→ **RECORDS TO PROCESS**:
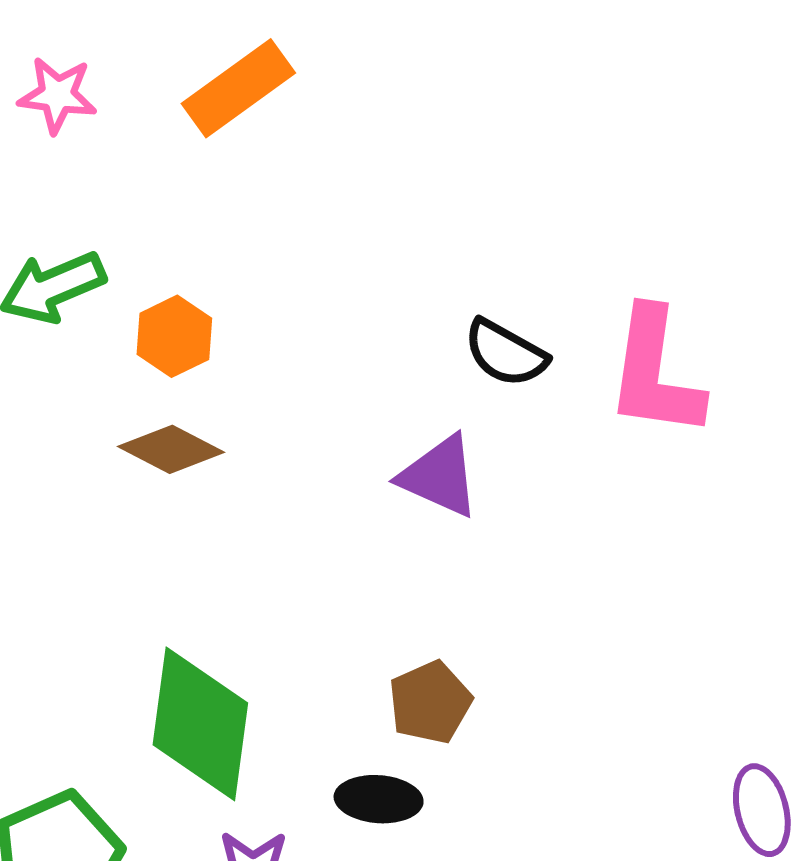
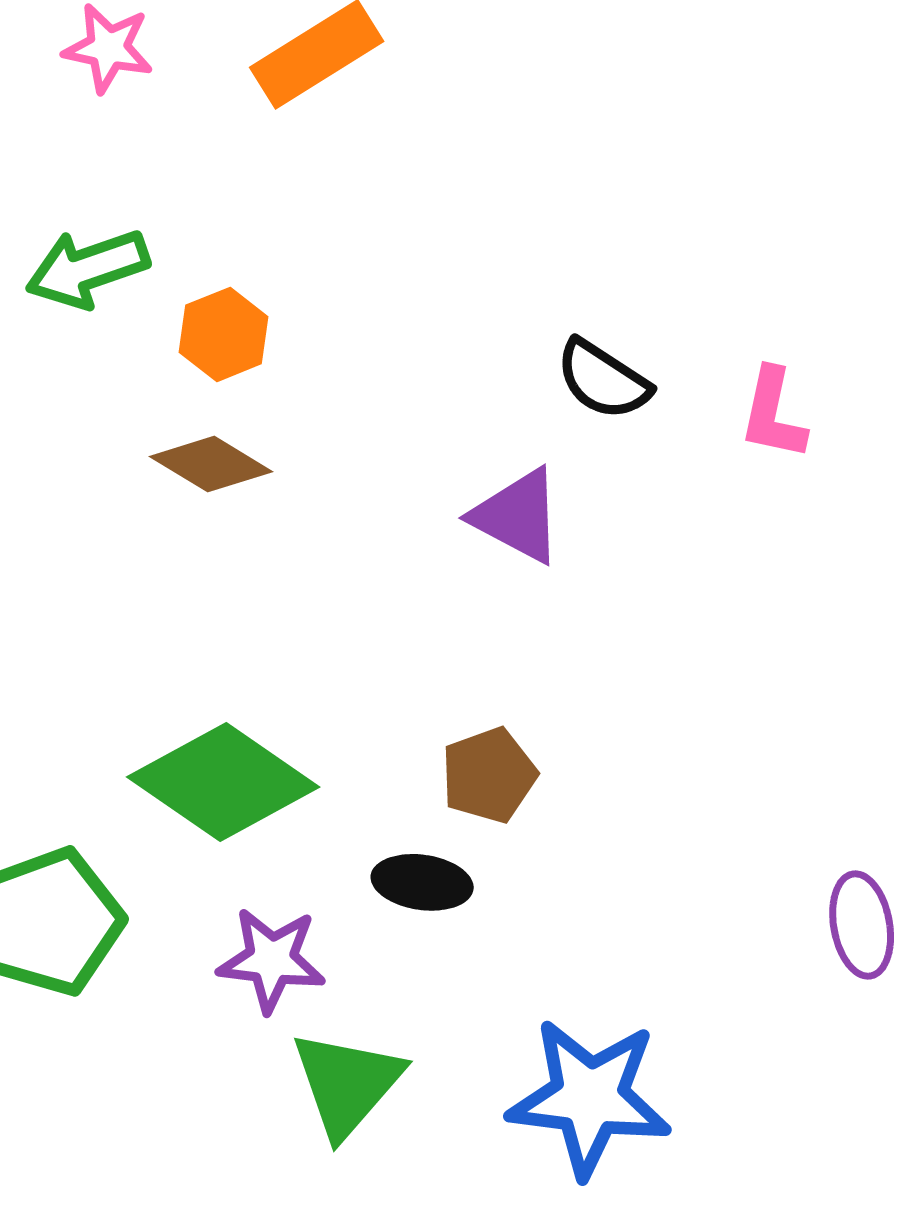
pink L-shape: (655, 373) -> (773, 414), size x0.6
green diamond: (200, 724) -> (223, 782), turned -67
...
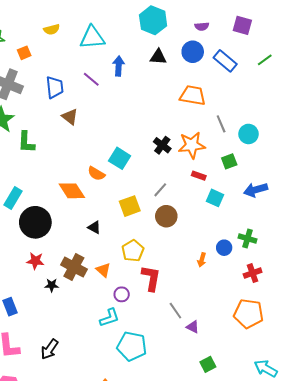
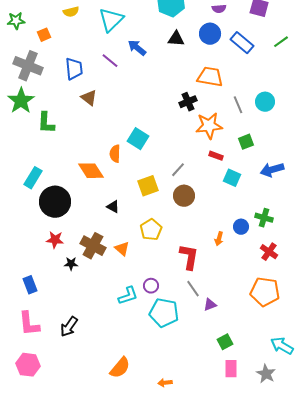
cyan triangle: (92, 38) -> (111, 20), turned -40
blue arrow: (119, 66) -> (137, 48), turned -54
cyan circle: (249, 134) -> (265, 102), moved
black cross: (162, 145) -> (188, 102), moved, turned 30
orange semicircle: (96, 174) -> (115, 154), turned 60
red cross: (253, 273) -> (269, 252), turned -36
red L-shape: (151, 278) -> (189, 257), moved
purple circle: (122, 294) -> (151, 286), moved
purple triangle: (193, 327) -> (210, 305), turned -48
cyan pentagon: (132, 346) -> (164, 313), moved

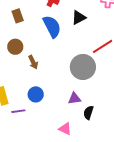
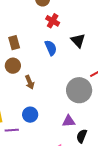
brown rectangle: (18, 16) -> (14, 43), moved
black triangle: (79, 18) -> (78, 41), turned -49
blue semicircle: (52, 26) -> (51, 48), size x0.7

→ **TASK DESCRIPTION**: Output exactly the lines above, from the line with "orange semicircle: (96, 174)" to the line with "blue semicircle: (52, 26)", both included; skip the pictures.

→ **YOUR RESPONSE**:
orange semicircle: (96, 174) -> (115, 154), turned 60
red cross: (253, 273) -> (269, 252), turned -36
red L-shape: (151, 278) -> (189, 257), moved
purple circle: (122, 294) -> (151, 286), moved
purple triangle: (193, 327) -> (210, 305), turned -48
cyan pentagon: (132, 346) -> (164, 313), moved

brown rectangle: (18, 16) -> (14, 43), moved
black triangle: (79, 18) -> (78, 41), turned -49
blue semicircle: (52, 26) -> (51, 48), size x0.7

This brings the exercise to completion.